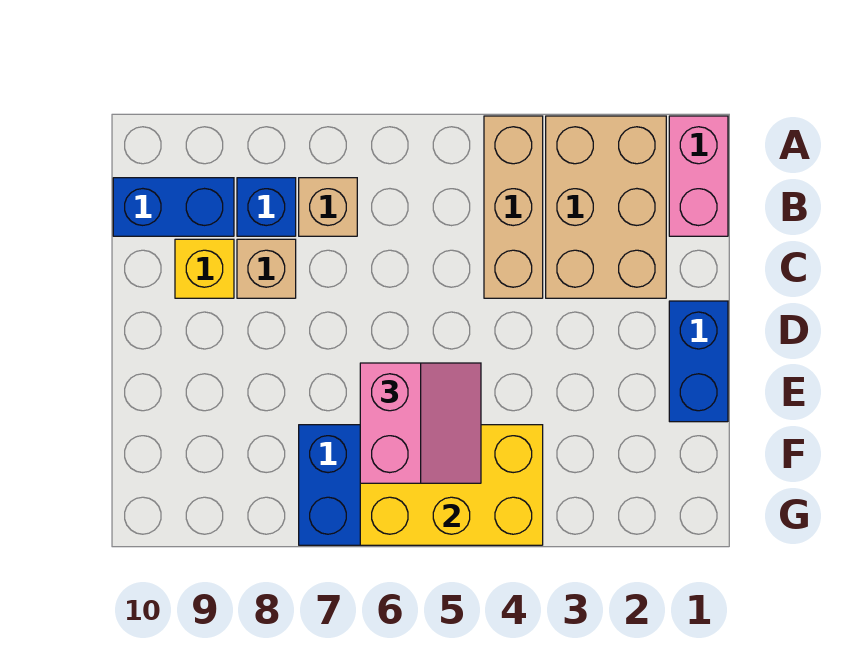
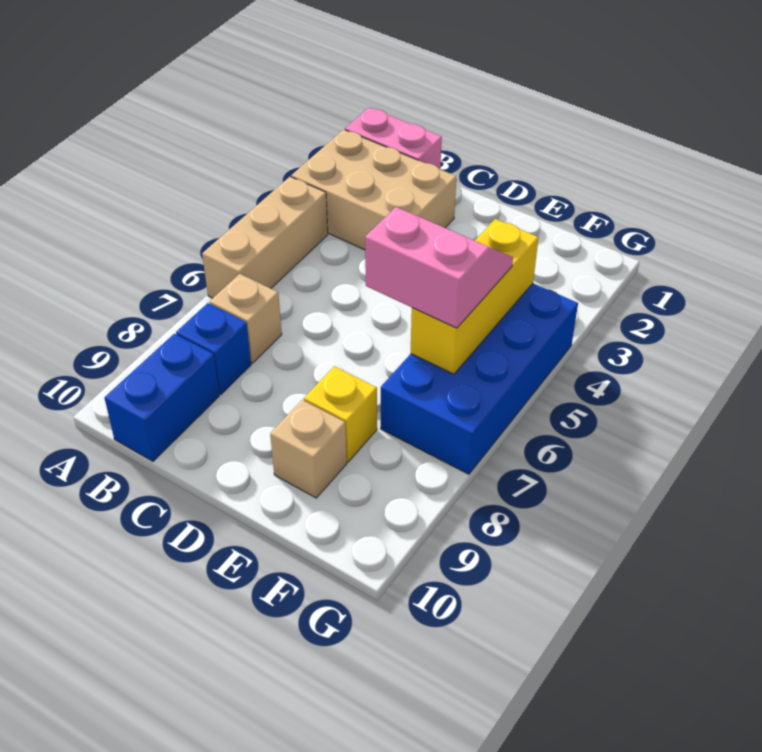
tan brick A4:C4 level 1 -> tan brick A4:A6 level 1
tan brick C8 level 1 -> tan brick E9 level 1
yellow brick C9 level 1 -> yellow brick E8 level 1
blue brick D1:E1 level 1 -> none
yellow brick F4:G6 level 2 -> yellow brick F4:F6 level 2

+++

● **Exercise objective**: Return all records verbatim and drop the pictures.

● **Completed exercise**:
tan brick A4:C4 level 1 -> tan brick A4:A6 level 1
tan brick C8 level 1 -> tan brick E9 level 1
yellow brick C9 level 1 -> yellow brick E8 level 1
blue brick D1:E1 level 1 -> none
yellow brick F4:G6 level 2 -> yellow brick F4:F6 level 2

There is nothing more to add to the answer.